→ **Directive**
Each line from the top of the listing down to and including the line with "orange wallet [742,444,851,521]" must be duplicated exactly; pictures are to be skipped.

→ **Data in this exercise**
□ □ □ □ □
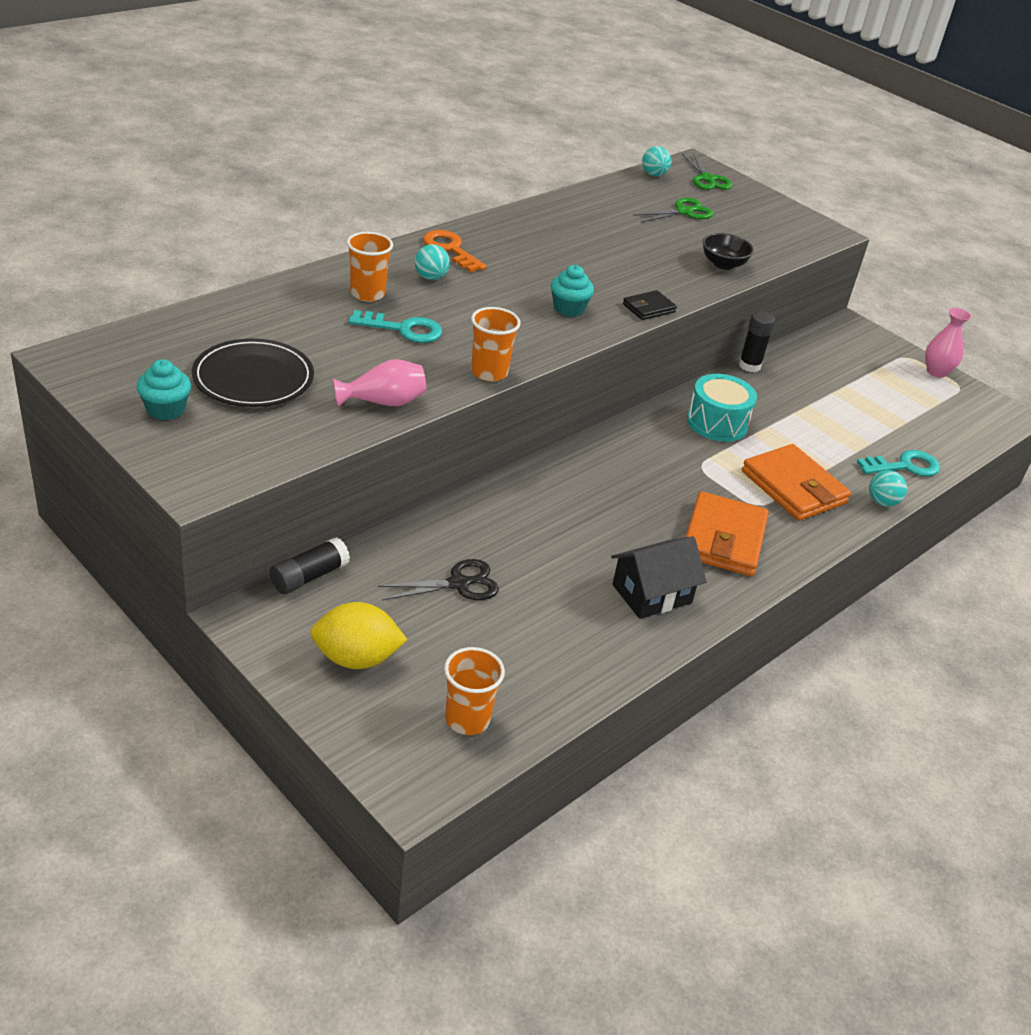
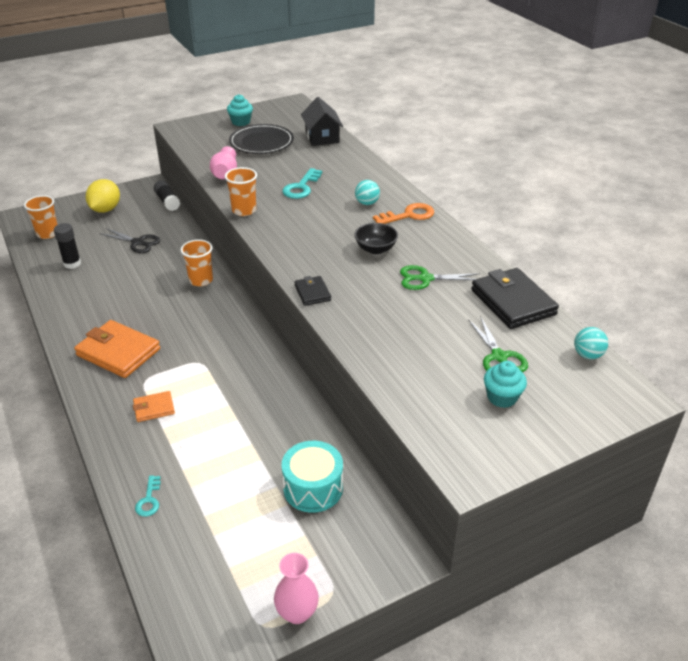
camera: 110 degrees right, 0 degrees up
orange cup [347,232,393,302] -> orange cup moved to [181,239,213,287]
black scissors [378,559,499,600] -> black scissors turned 60 degrees counterclockwise [99,228,160,253]
turquoise cupcake [551,265,594,317] -> turquoise cupcake moved to [484,361,527,408]
black house [611,536,706,619] -> black house moved to [301,97,343,146]
green scissors [682,153,732,190] -> green scissors moved to [400,265,480,290]
turquoise drum [687,374,757,442] -> turquoise drum moved to [282,441,343,513]
black bowl [703,233,754,270] -> black bowl moved to [354,223,398,254]
black glue stick [739,311,775,372] -> black glue stick moved to [54,223,81,269]
orange wallet [742,444,851,521] -> orange wallet [133,391,175,422], size x0.51
turquoise key [857,450,940,477] -> turquoise key [135,475,161,517], size x0.60
turquoise ball [869,470,907,507] -> none
none -> black wallet [471,268,559,329]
□ □ □ □ □
→ **Result for this task**
camera: 110 degrees right, 0 degrees up
orange cup [347,232,393,302] -> orange cup moved to [181,239,213,287]
black scissors [378,559,499,600] -> black scissors turned 60 degrees counterclockwise [99,228,160,253]
turquoise cupcake [551,265,594,317] -> turquoise cupcake moved to [484,361,527,408]
black house [611,536,706,619] -> black house moved to [301,97,343,146]
green scissors [682,153,732,190] -> green scissors moved to [400,265,480,290]
turquoise drum [687,374,757,442] -> turquoise drum moved to [282,441,343,513]
black bowl [703,233,754,270] -> black bowl moved to [354,223,398,254]
black glue stick [739,311,775,372] -> black glue stick moved to [54,223,81,269]
orange wallet [742,444,851,521] -> orange wallet [133,391,175,422], size x0.51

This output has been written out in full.